Below is a listing. Quote from it, exactly, the lines from the one containing "(500, 128) = (510, 266): green" down to the one containing "(727, 155) = (745, 379): black", both ends included, and nothing else.

··· Records for the task

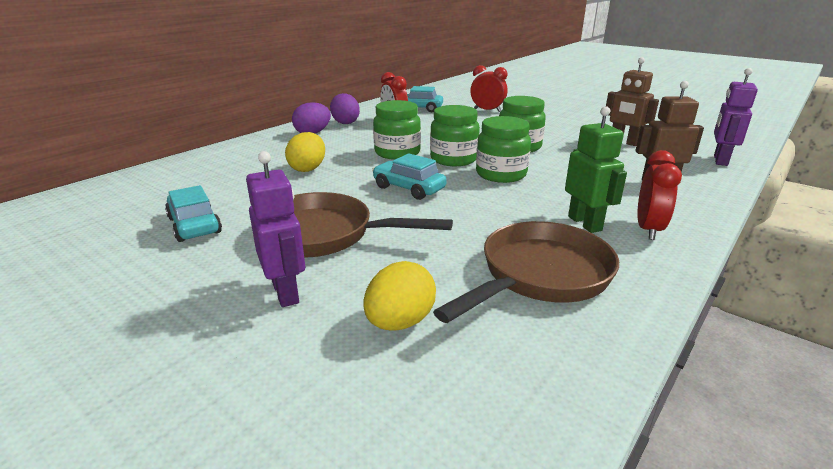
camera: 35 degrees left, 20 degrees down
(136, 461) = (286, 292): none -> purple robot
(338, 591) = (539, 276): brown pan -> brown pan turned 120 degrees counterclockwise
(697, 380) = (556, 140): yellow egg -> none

······
··· Records for the task

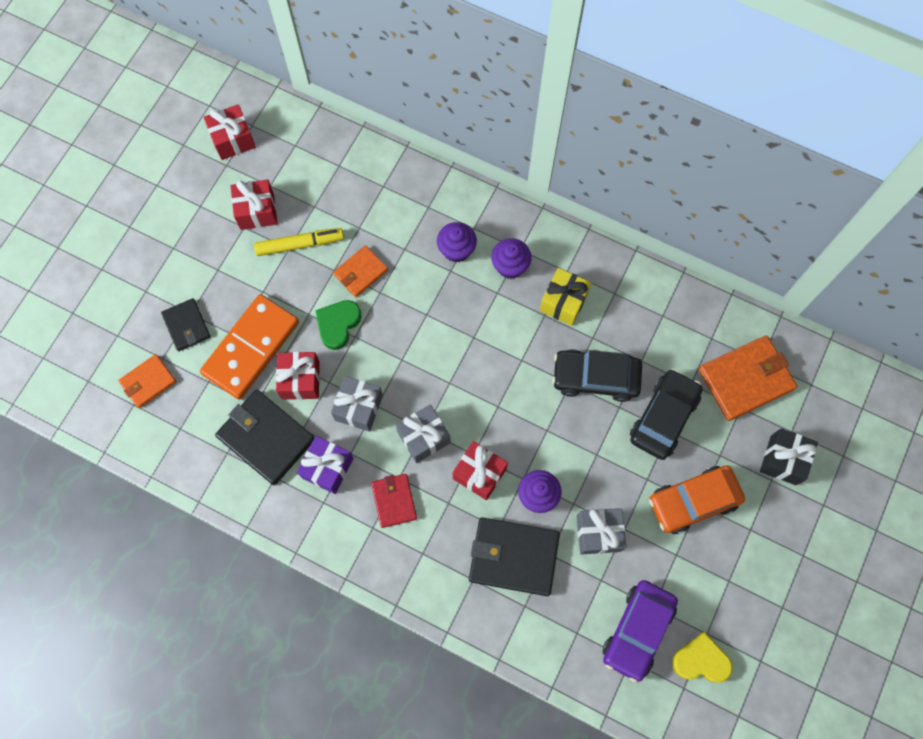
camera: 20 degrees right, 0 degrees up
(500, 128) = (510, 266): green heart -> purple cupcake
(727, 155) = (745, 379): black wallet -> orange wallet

······

Written response:
(500, 128) = (510, 266): green heart -> purple cupcake
(727, 155) = (745, 379): black wallet -> orange wallet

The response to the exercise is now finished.